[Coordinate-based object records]

== == ==

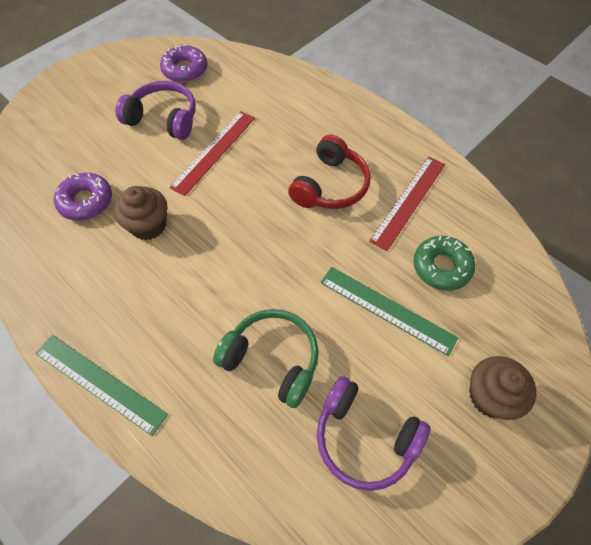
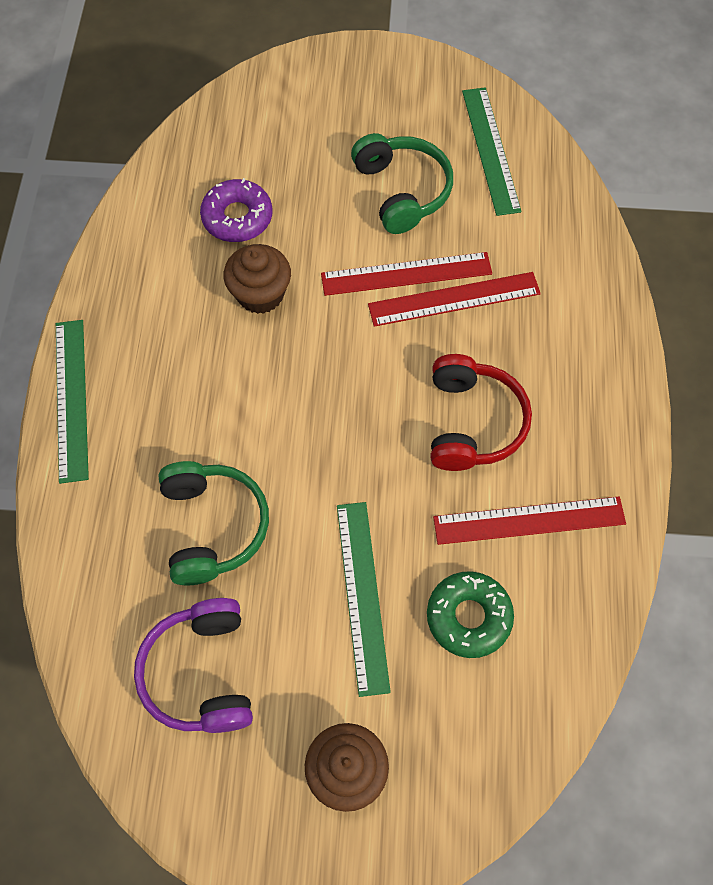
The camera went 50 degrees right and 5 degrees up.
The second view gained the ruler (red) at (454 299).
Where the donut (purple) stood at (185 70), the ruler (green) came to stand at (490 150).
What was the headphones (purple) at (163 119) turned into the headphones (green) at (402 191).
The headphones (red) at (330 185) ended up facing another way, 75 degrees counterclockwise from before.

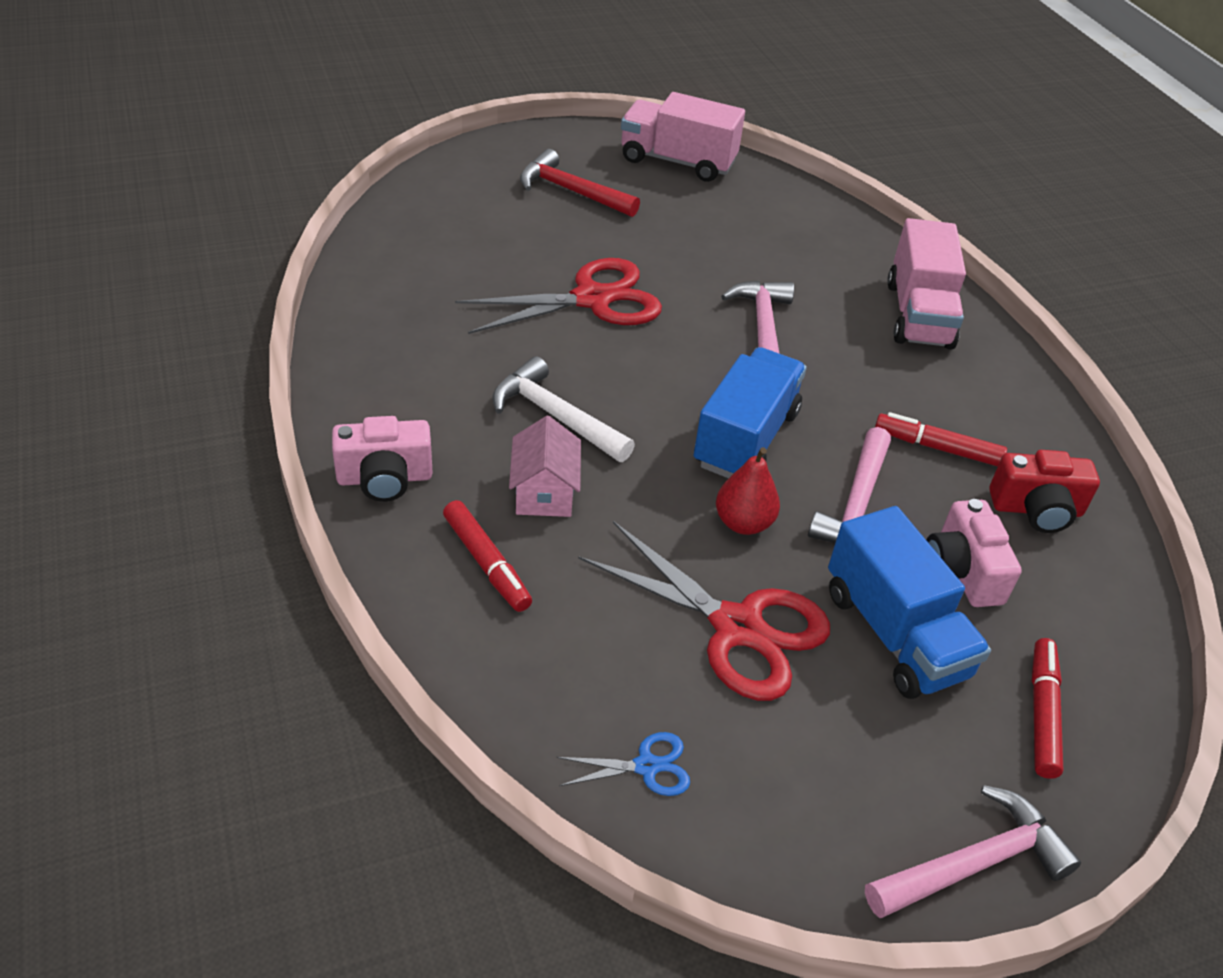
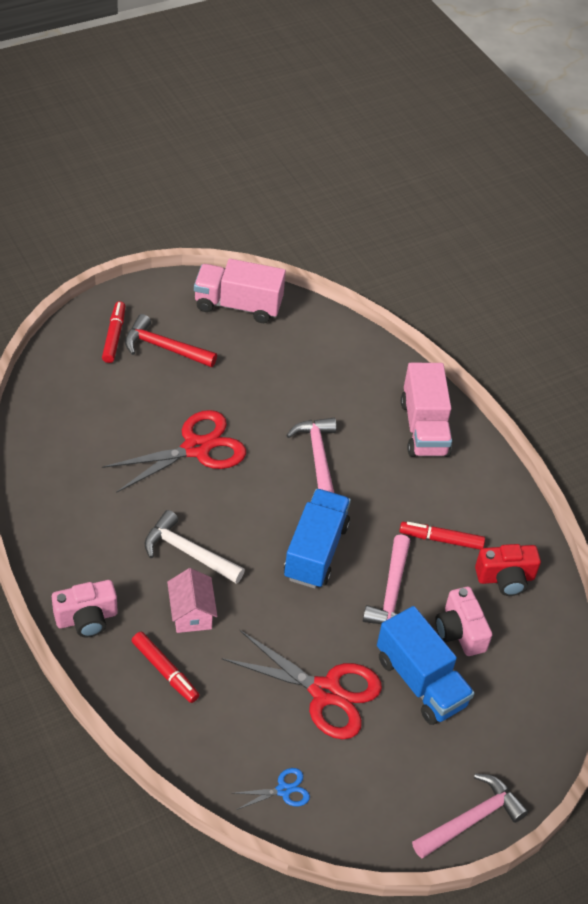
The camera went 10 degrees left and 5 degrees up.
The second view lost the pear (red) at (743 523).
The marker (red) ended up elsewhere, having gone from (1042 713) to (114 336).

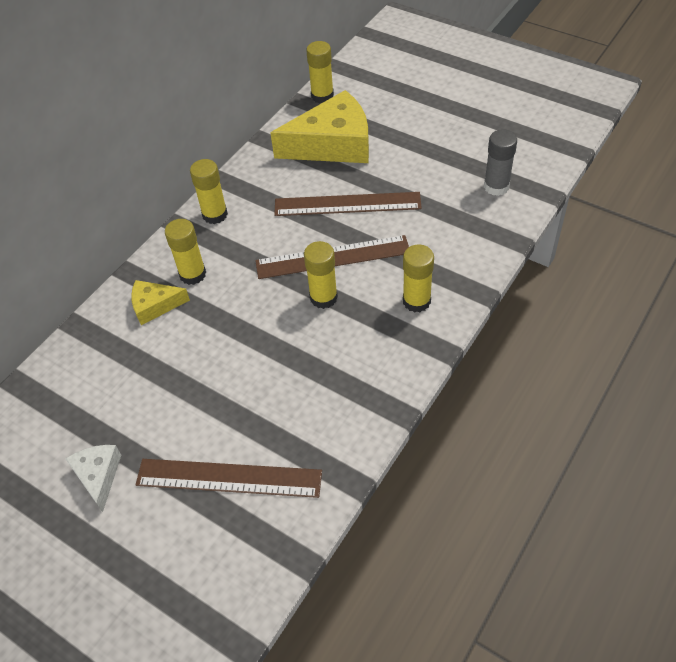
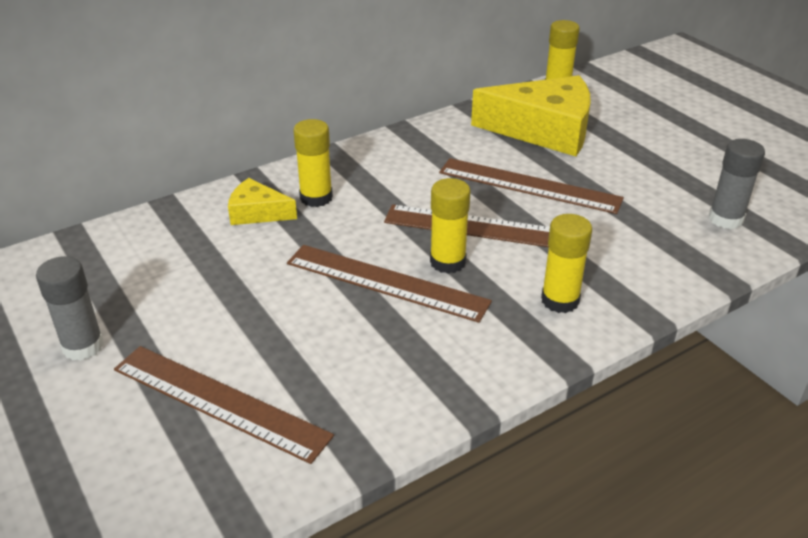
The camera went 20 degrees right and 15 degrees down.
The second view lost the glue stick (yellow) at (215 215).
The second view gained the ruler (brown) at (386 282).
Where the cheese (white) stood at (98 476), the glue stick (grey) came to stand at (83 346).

== == ==

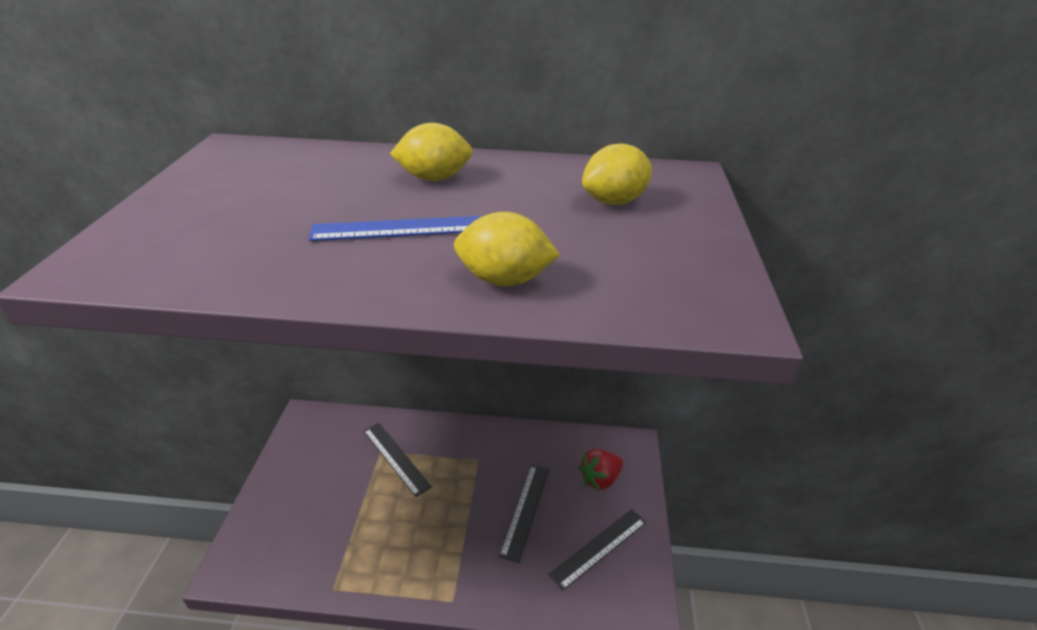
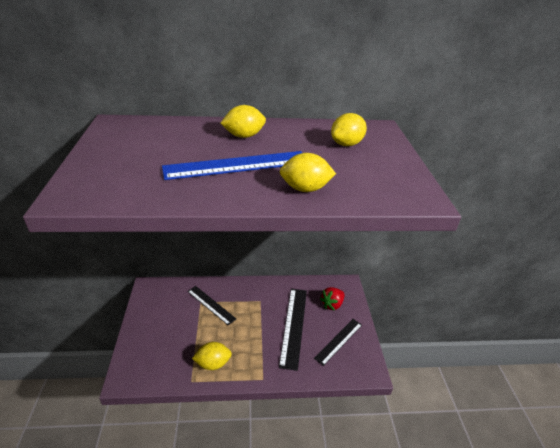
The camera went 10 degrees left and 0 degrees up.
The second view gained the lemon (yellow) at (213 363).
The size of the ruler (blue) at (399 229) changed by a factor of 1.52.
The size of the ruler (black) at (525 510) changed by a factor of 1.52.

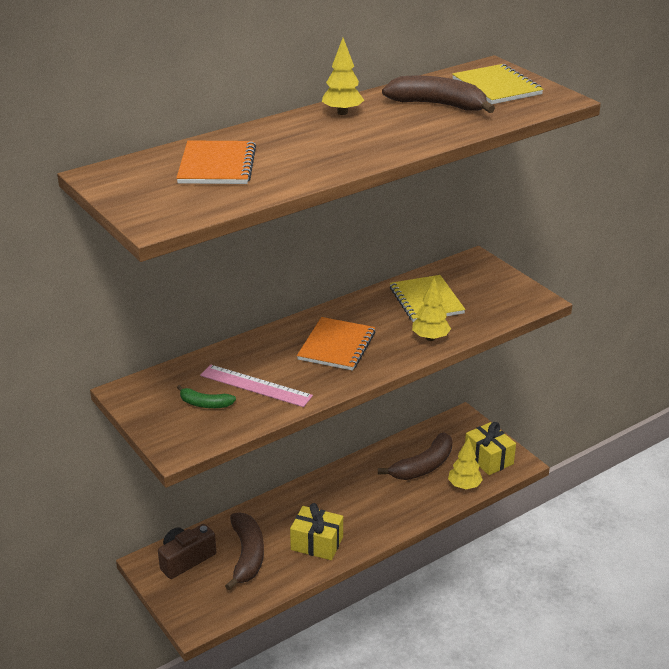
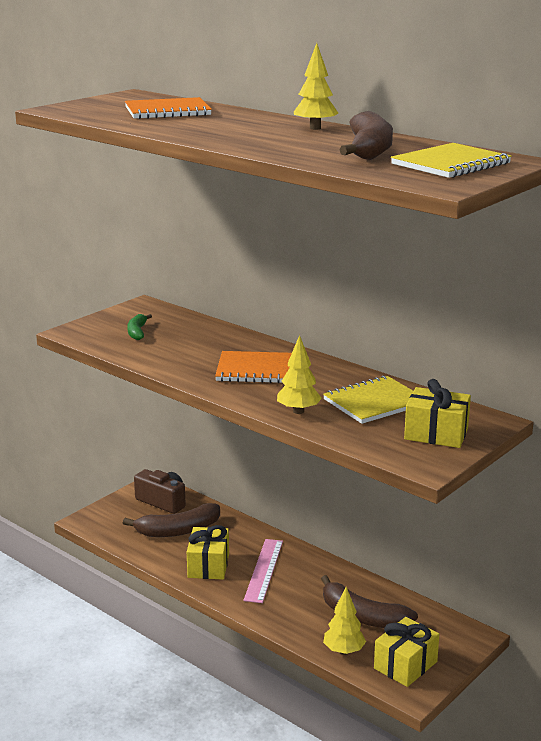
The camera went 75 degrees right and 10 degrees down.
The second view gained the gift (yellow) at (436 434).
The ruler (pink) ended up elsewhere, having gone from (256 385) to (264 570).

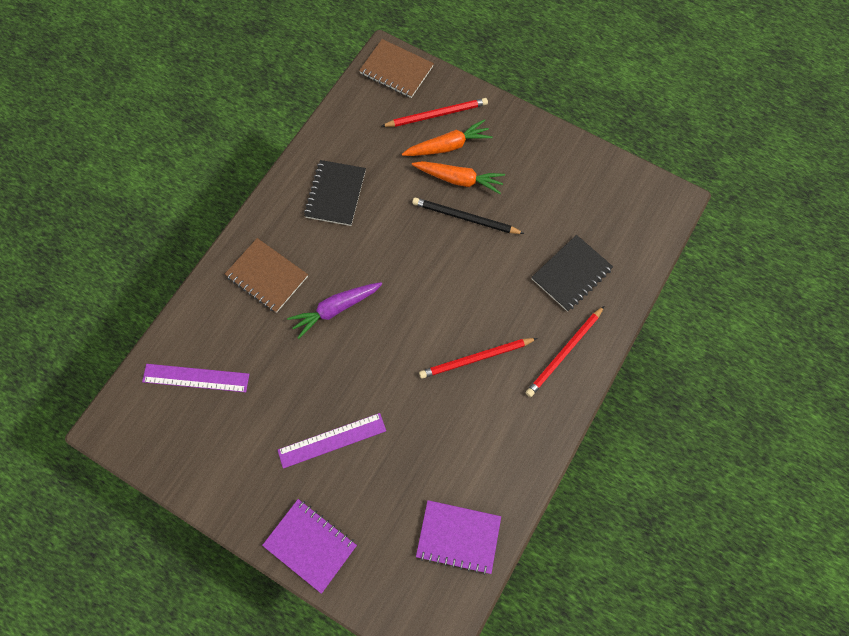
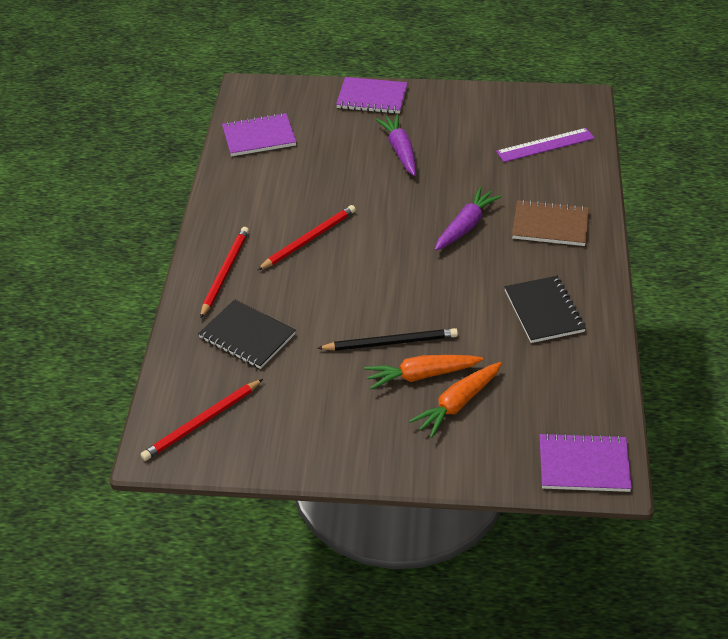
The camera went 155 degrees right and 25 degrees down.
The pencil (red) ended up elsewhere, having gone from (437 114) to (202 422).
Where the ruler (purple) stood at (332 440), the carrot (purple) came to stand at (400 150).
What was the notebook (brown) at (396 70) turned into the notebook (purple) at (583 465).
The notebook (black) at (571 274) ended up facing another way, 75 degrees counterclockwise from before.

== == ==

To do | An exact copy of the lines above between the line holding "Where the donut" and the line holding "What was the headphones", inclusive, is the whole answer.

Expected output |
Where the donut (purple) stood at (185 70), the ruler (green) came to stand at (490 150).
What was the headphones (purple) at (163 119) turned into the headphones (green) at (402 191).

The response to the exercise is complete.